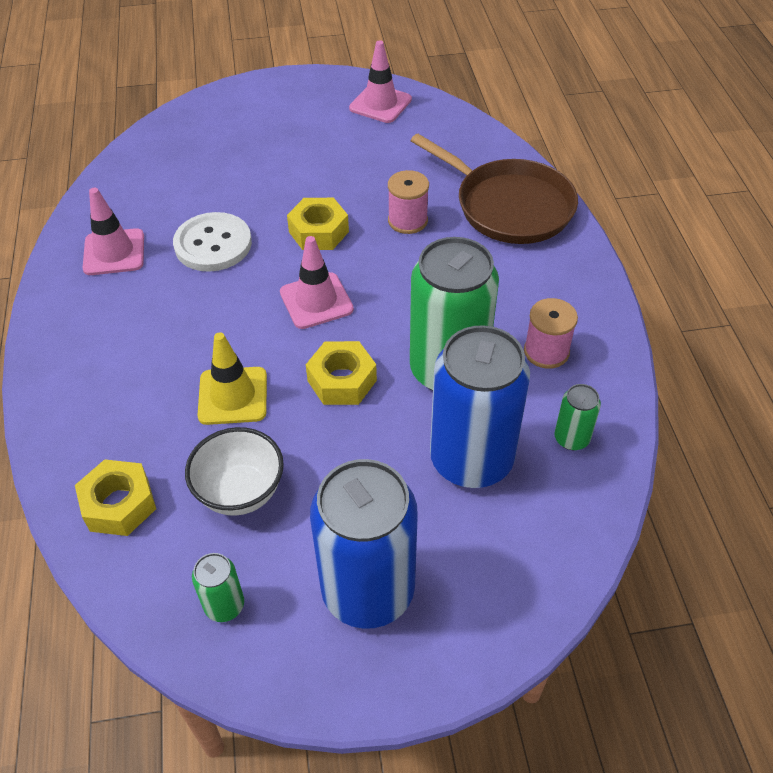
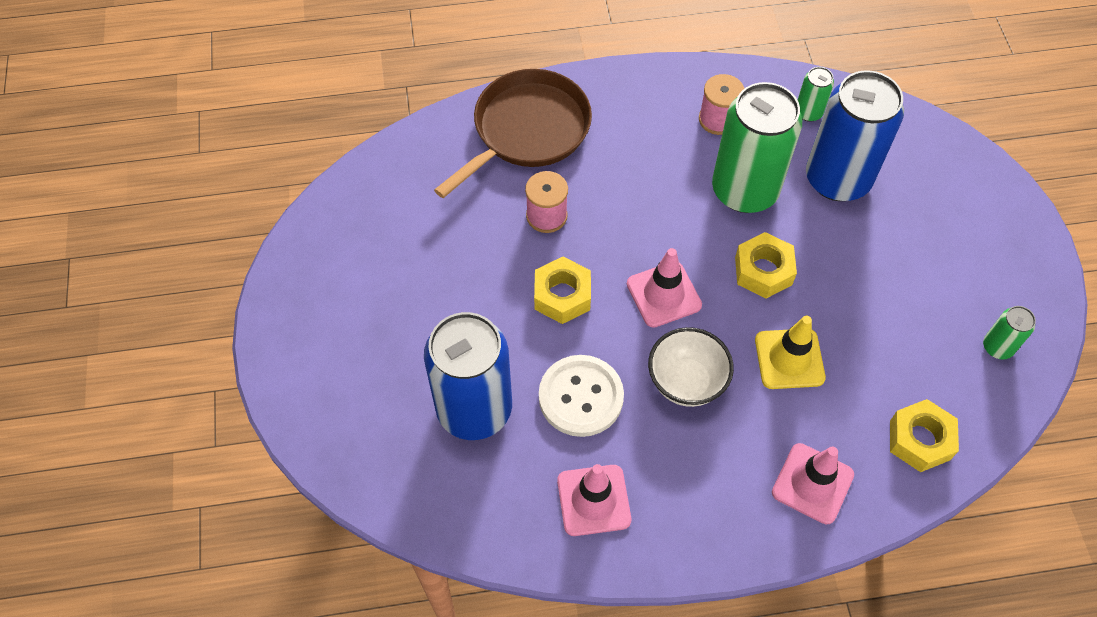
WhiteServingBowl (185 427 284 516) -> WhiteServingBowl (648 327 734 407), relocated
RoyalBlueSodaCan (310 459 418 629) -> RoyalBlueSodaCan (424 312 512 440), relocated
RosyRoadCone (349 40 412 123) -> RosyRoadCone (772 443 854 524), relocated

### What you are asked to do
Copy out precisely those lines which run from the one containing "RoyalBlueSodaCan (310 459" to the end of the material.

### Response
RoyalBlueSodaCan (310 459 418 629) -> RoyalBlueSodaCan (424 312 512 440), relocated
RosyRoadCone (349 40 412 123) -> RosyRoadCone (772 443 854 524), relocated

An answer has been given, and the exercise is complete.